Work task:
Nothing but the lines from the one containing "none -> blue 1x1 brick [201,166,235,200]" to the end of the records below should be output, each exactly as written.

Stored records
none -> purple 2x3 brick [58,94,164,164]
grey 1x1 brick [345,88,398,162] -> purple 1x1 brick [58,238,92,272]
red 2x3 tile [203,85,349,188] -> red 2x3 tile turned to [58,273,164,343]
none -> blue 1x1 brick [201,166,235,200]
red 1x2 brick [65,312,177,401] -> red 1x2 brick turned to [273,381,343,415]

Response below:
none -> blue 1x1 brick [201,166,235,200]
red 1x2 brick [65,312,177,401] -> red 1x2 brick turned to [273,381,343,415]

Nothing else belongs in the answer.